[DATASET ENTRIES Boundary: Start]

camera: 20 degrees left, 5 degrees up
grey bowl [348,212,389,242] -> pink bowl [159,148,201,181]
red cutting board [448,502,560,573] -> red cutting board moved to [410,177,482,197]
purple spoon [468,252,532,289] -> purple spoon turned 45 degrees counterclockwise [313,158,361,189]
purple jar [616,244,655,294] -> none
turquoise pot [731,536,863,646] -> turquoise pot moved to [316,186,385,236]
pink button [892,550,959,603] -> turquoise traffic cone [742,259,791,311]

[DATASET ENTRIES Boundary: End]
[DATASET ENTRIES Boundary: Start]

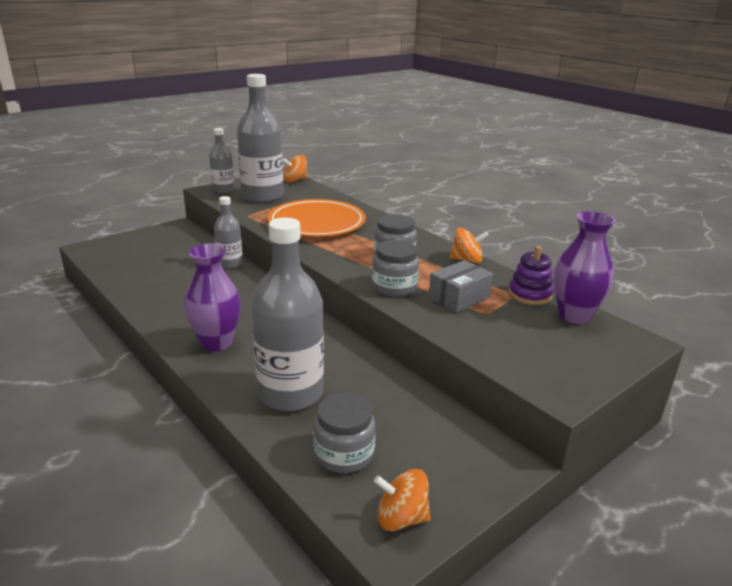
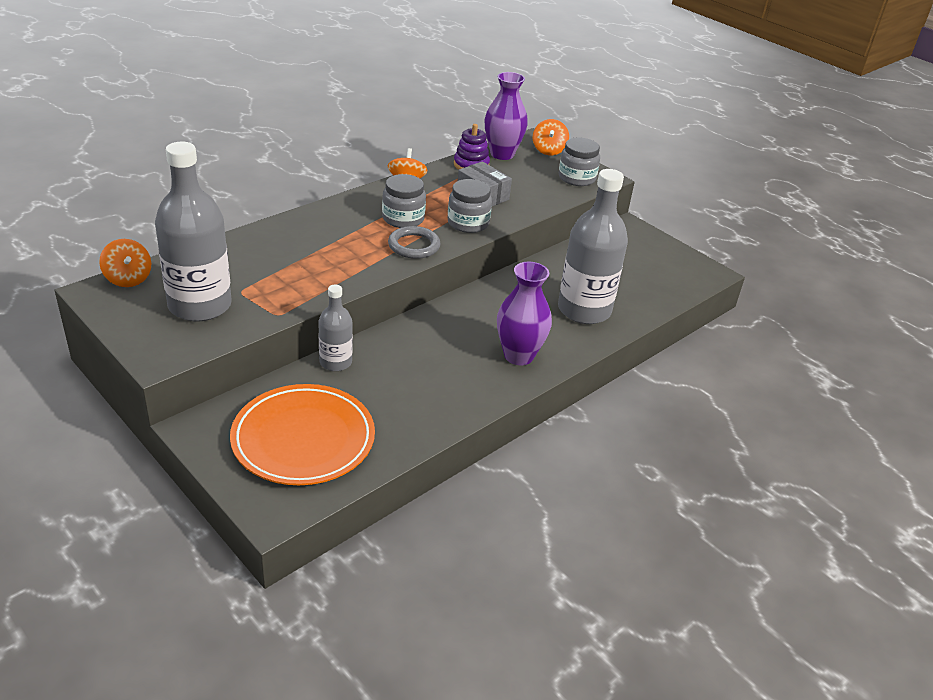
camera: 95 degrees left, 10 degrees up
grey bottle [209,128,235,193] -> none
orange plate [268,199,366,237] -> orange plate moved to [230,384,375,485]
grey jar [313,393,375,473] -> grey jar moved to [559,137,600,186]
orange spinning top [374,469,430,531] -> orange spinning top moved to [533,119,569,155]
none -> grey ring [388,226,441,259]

[DATASET ENTRIES Boundary: End]

--- WORK INSTRUCTIONS ---
Restate word for word the entries above, starting at the line with "turquoise pot [731,536,863,646]" and ending at the line with "pink button [892,550,959,603]", inclusive, and no others.

--- SOLUTION FOR THIS EXERCISE ---
turquoise pot [731,536,863,646] -> turquoise pot moved to [316,186,385,236]
pink button [892,550,959,603] -> turquoise traffic cone [742,259,791,311]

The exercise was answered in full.